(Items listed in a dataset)
_ _ _ _ _
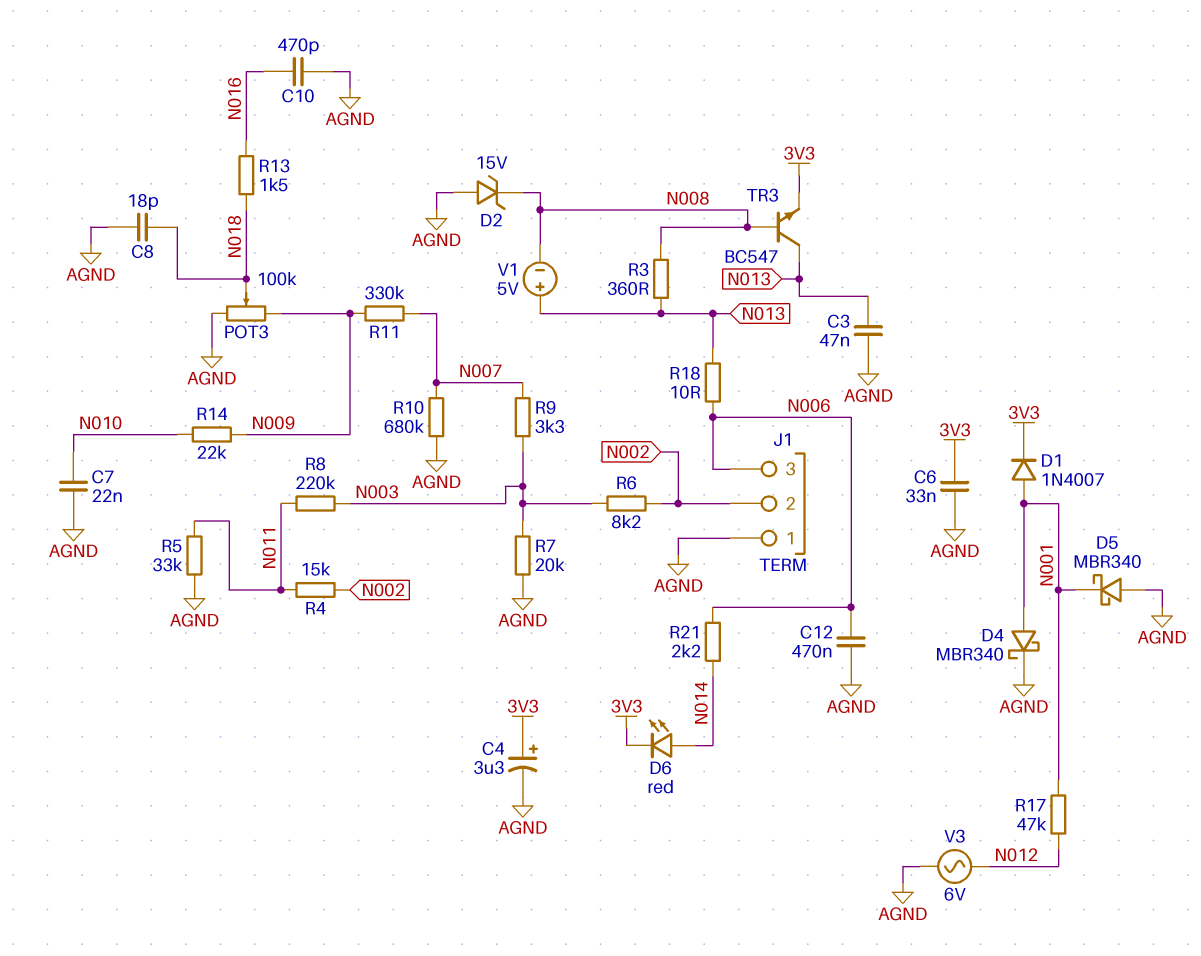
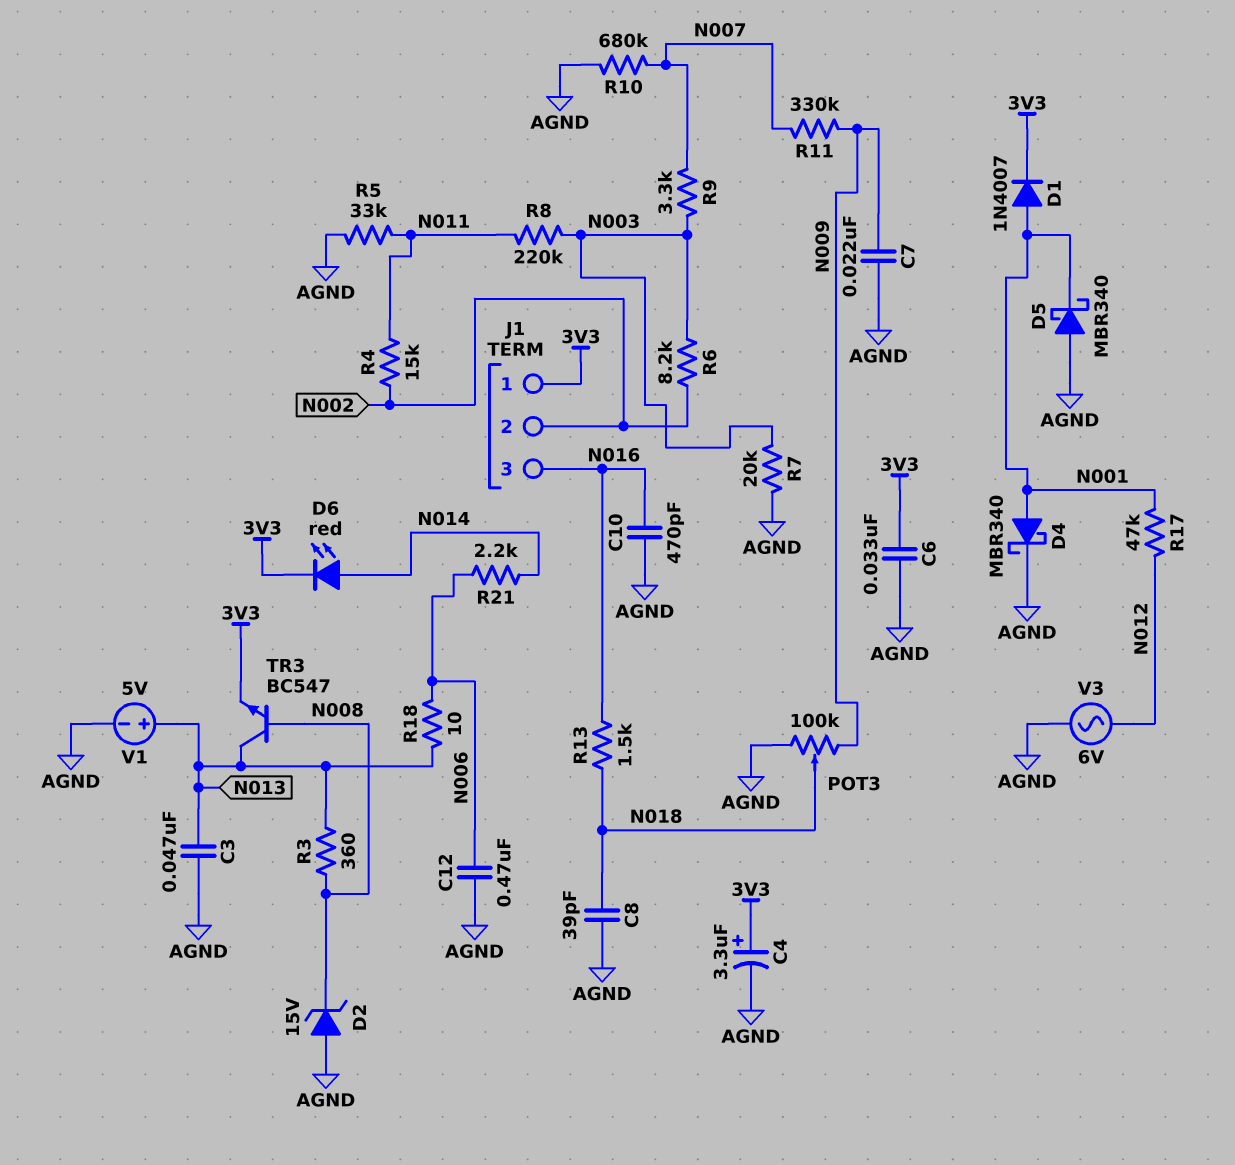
C7: 22nF (AGND, N010) -> 22nF (AGND, N009)
C8: 18pF (AGND, N018) -> 39pF (AGND, N018)
J1 pin 1: AGND -> 3V3
J1 pin 3: N006 -> N016
R14: 22k (N009, N010) -> none
V1: 5V (plus N013, minus N008) -> 5V (plus N013, minus AGND)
_ _ _ _ _
*What to produce:* Without the pictures, copy all of the entries exactly as they appear.

*Your response:*
C7: 22nF (AGND, N010) -> 22nF (AGND, N009)
C8: 18pF (AGND, N018) -> 39pF (AGND, N018)
J1 pin 1: AGND -> 3V3
J1 pin 3: N006 -> N016
R14: 22k (N009, N010) -> none
V1: 5V (plus N013, minus N008) -> 5V (plus N013, minus AGND)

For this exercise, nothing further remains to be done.